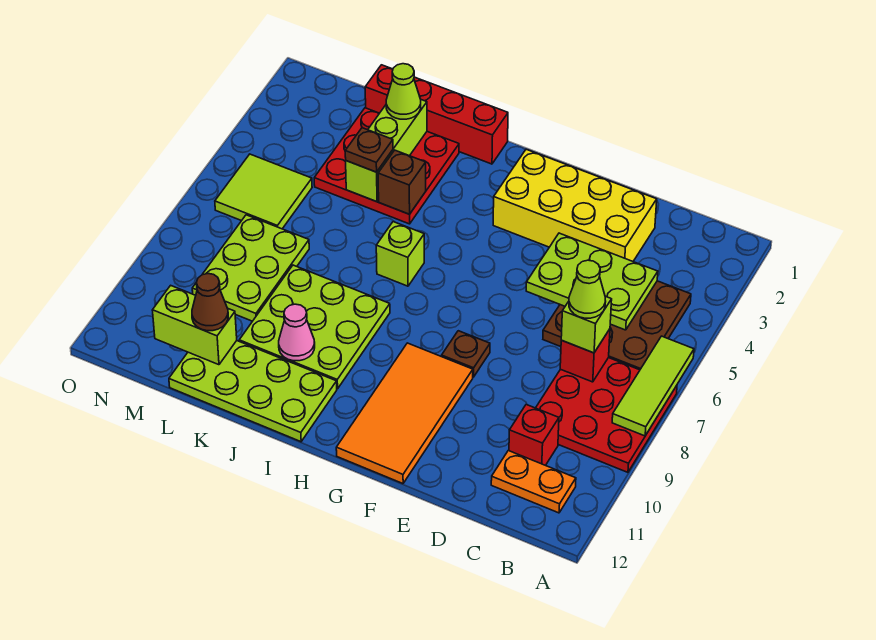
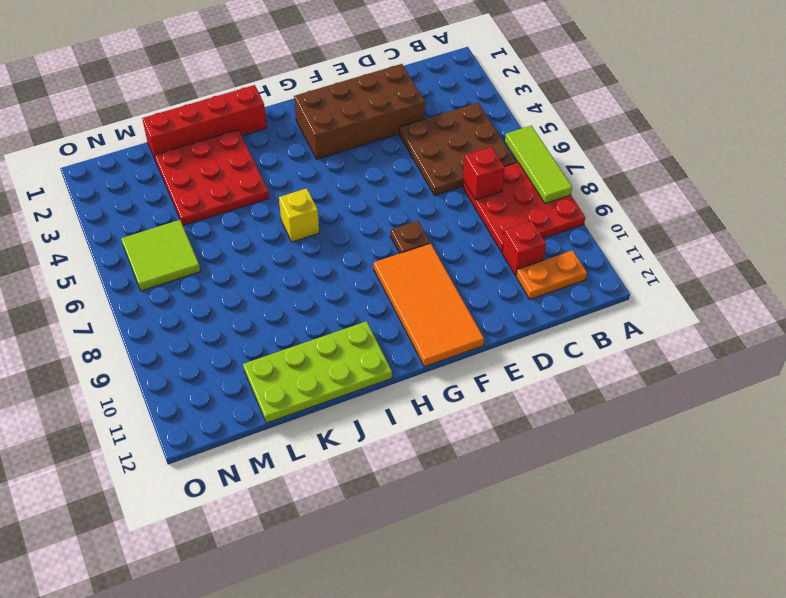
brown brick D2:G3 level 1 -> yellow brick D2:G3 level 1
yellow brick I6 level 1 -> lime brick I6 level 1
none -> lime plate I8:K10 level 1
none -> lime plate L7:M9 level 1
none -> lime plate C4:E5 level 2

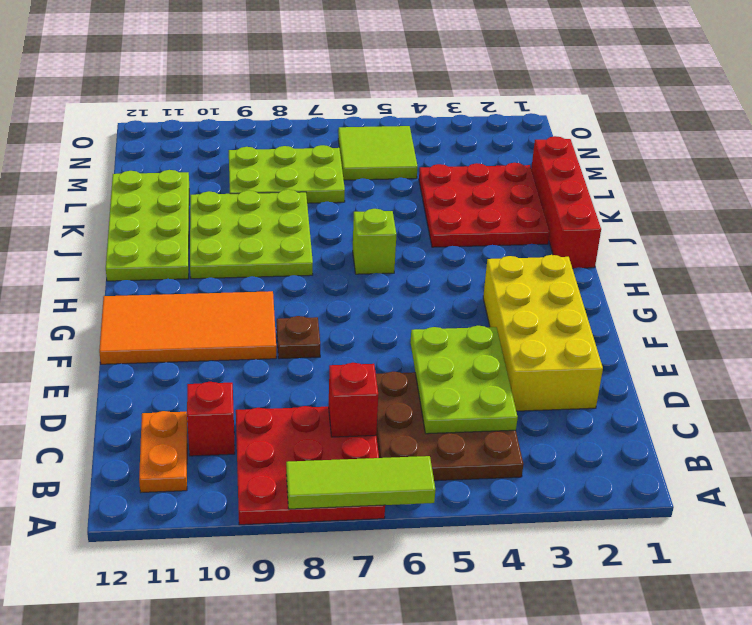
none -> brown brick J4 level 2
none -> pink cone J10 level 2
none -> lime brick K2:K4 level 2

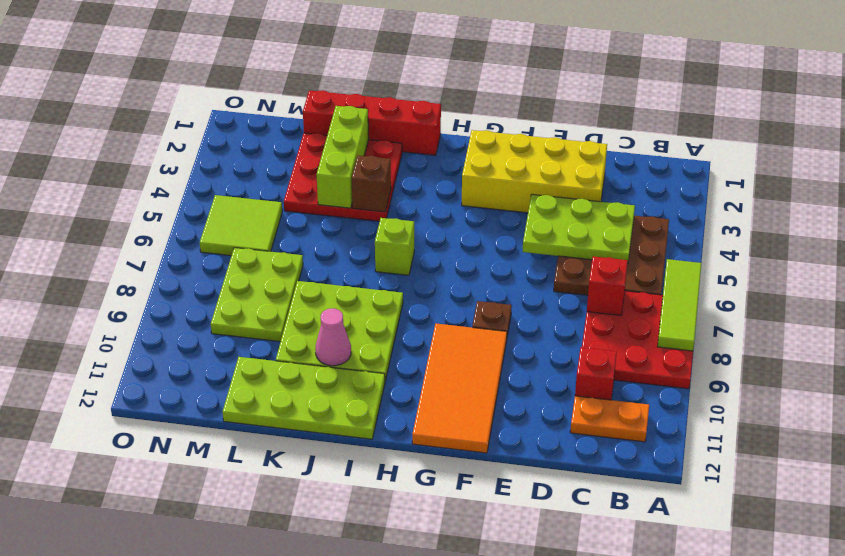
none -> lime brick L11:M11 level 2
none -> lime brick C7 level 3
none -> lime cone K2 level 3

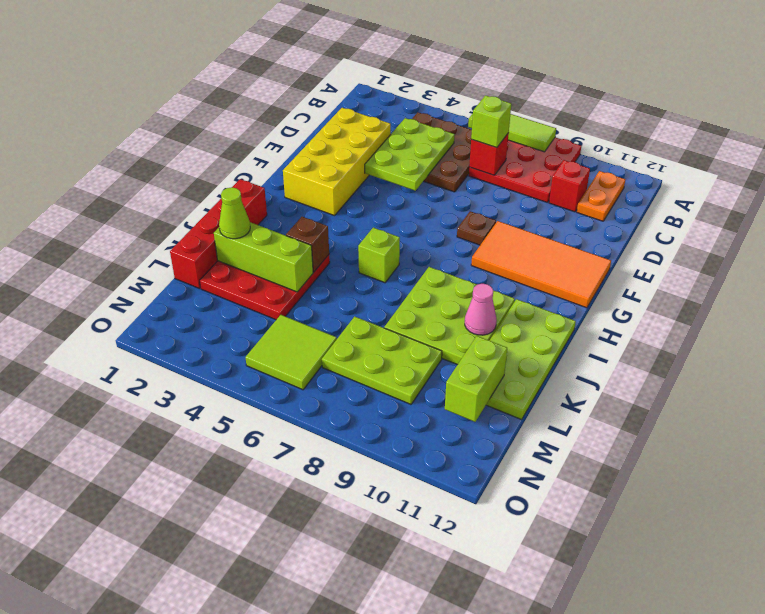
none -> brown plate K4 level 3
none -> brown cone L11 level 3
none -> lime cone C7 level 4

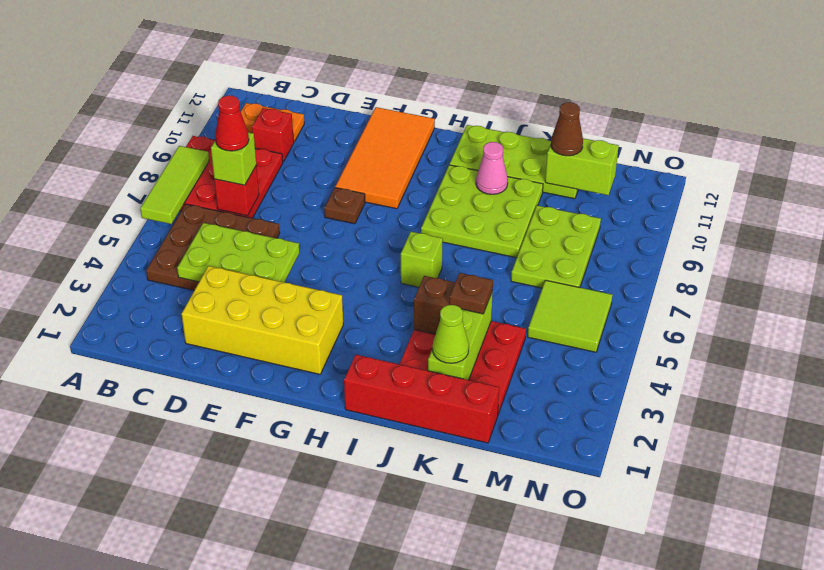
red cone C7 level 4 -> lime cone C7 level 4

-*-

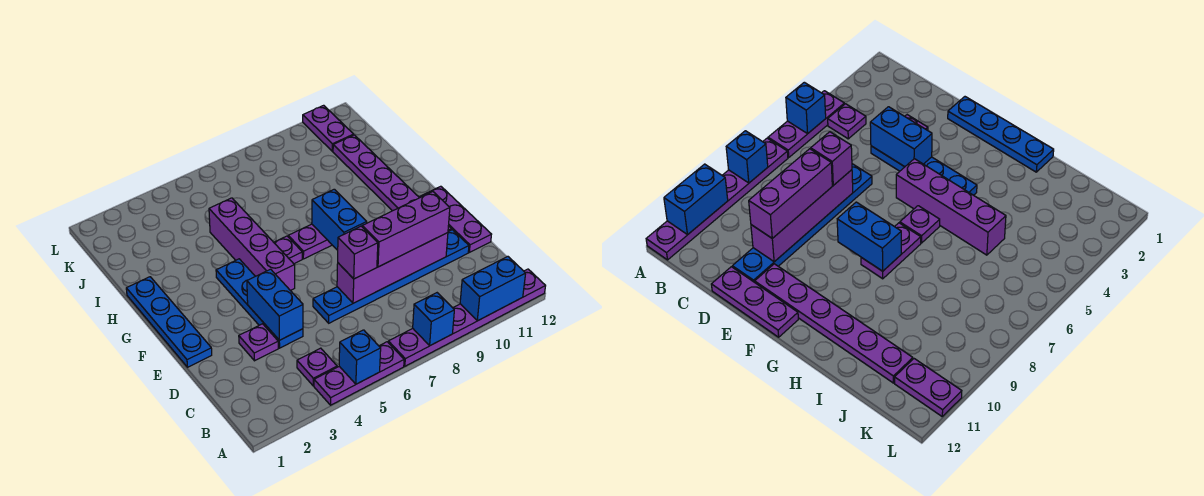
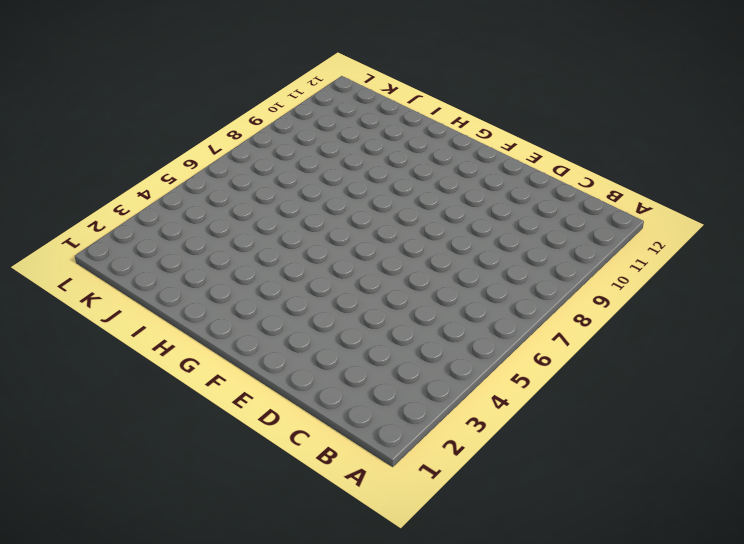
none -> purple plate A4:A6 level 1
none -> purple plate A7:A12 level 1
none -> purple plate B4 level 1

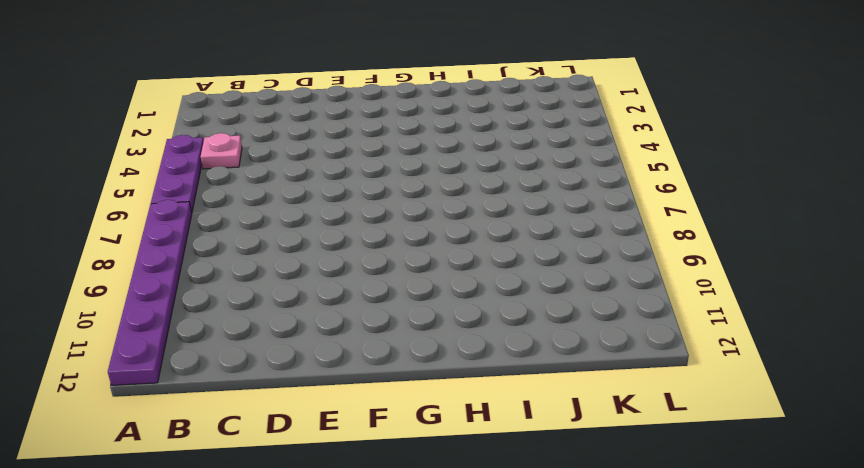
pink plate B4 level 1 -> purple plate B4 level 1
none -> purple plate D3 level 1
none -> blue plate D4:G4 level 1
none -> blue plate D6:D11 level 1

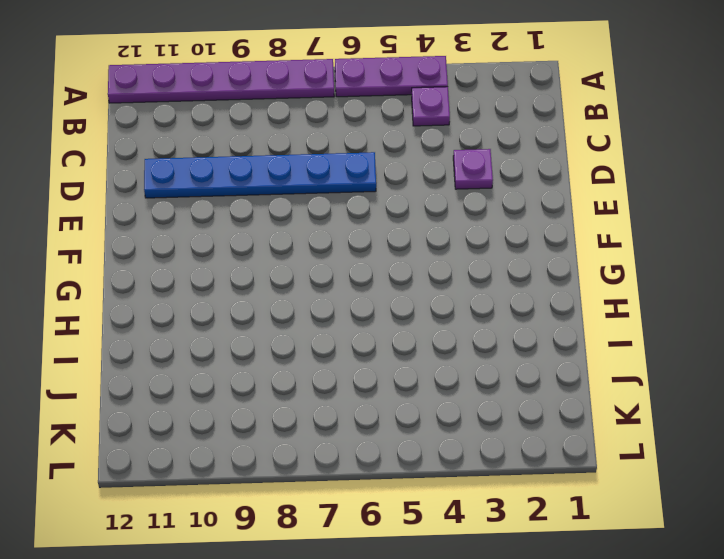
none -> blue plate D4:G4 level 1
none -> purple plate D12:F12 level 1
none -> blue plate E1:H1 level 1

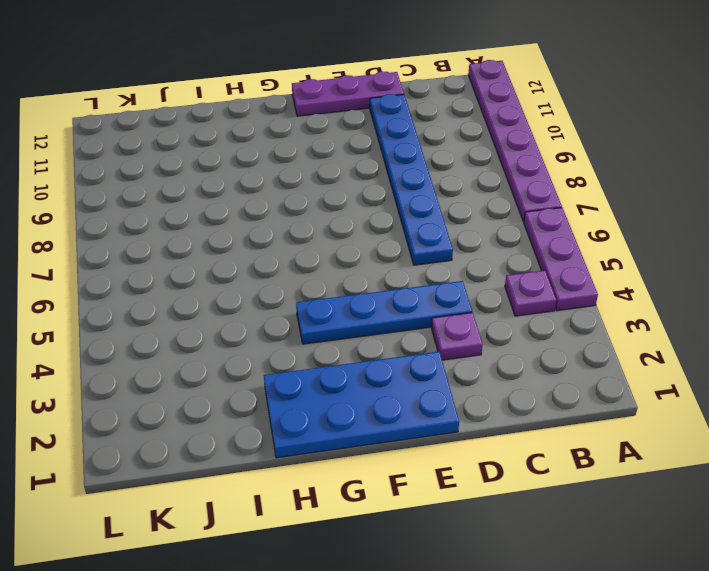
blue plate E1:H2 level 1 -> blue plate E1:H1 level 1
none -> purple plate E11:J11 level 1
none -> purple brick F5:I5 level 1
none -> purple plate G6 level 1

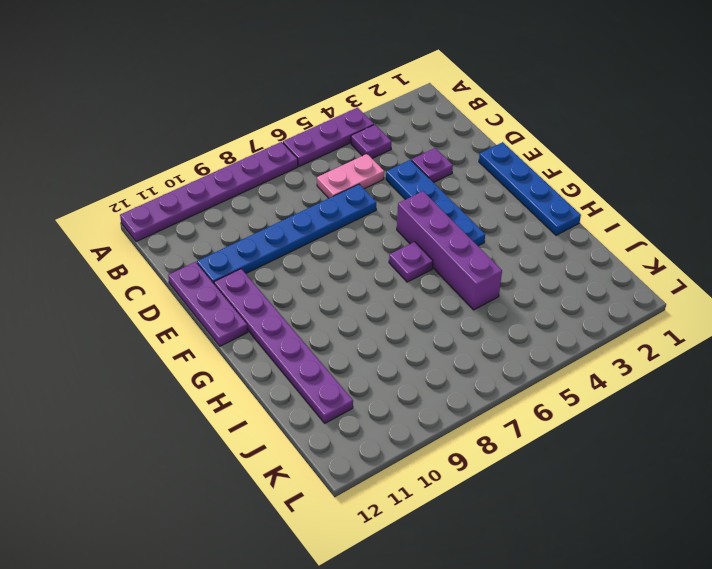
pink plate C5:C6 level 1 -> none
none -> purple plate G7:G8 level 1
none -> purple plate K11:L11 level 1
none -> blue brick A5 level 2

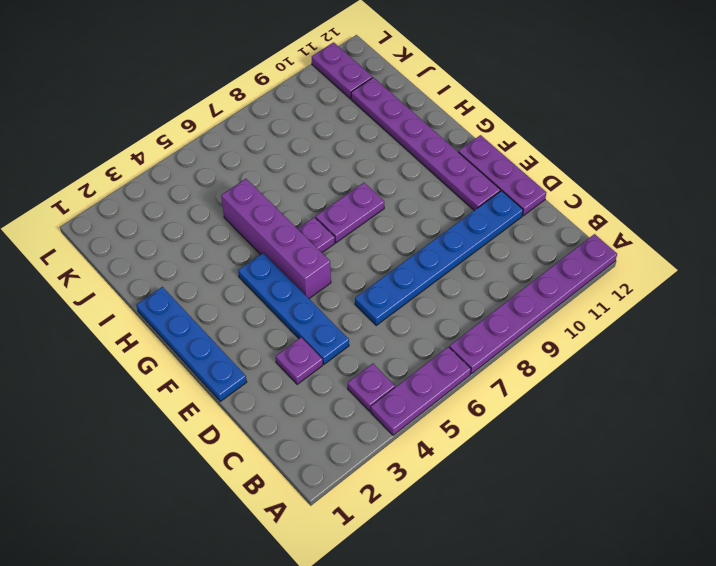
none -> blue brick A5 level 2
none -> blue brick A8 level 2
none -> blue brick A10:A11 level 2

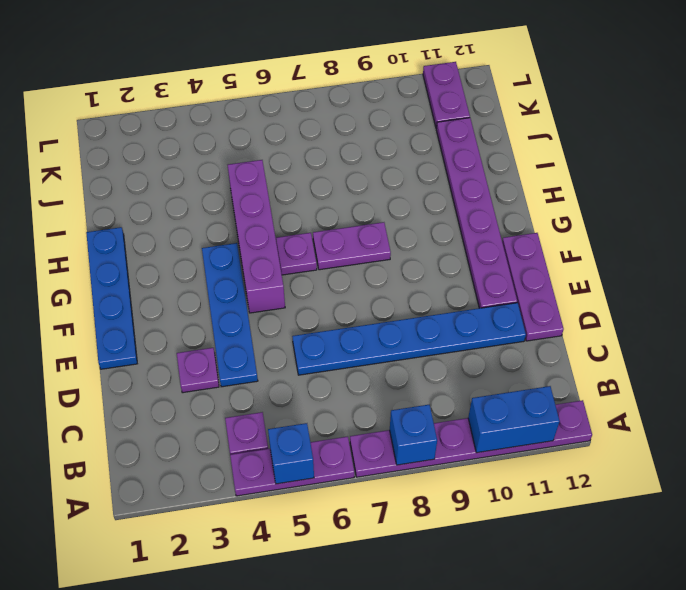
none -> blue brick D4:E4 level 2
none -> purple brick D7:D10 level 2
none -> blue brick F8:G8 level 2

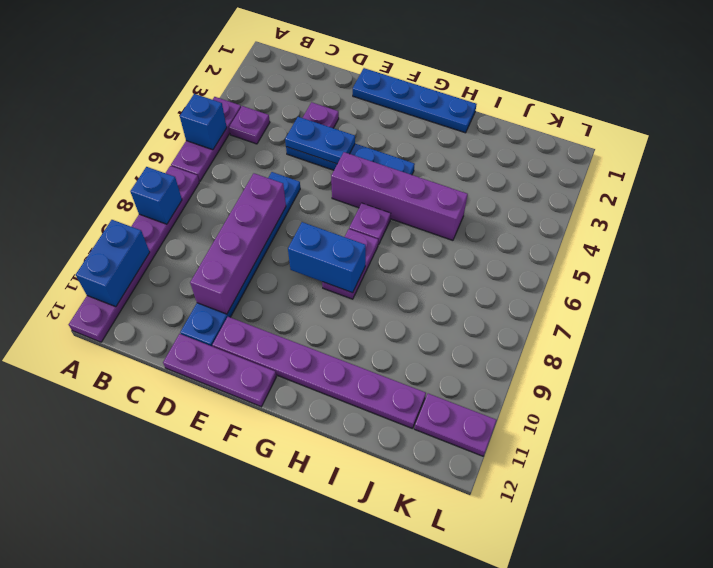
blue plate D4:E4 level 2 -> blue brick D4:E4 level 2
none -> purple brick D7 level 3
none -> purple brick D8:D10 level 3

-*-

# Try it:
Every line above between the one containing "brown brick D2:G3" and the one containing "none -> lime brick C7 level 3", those two included, is to be printed exactly. No pictures go into the copy.

# Response for this exercise:
brown brick D2:G3 level 1 -> yellow brick D2:G3 level 1
yellow brick I6 level 1 -> lime brick I6 level 1
none -> lime plate I8:K10 level 1
none -> lime plate L7:M9 level 1
none -> lime plate C4:E5 level 2

none -> brown brick J4 level 2
none -> pink cone J10 level 2
none -> lime brick K2:K4 level 2

none -> lime brick L11:M11 level 2
none -> lime brick C7 level 3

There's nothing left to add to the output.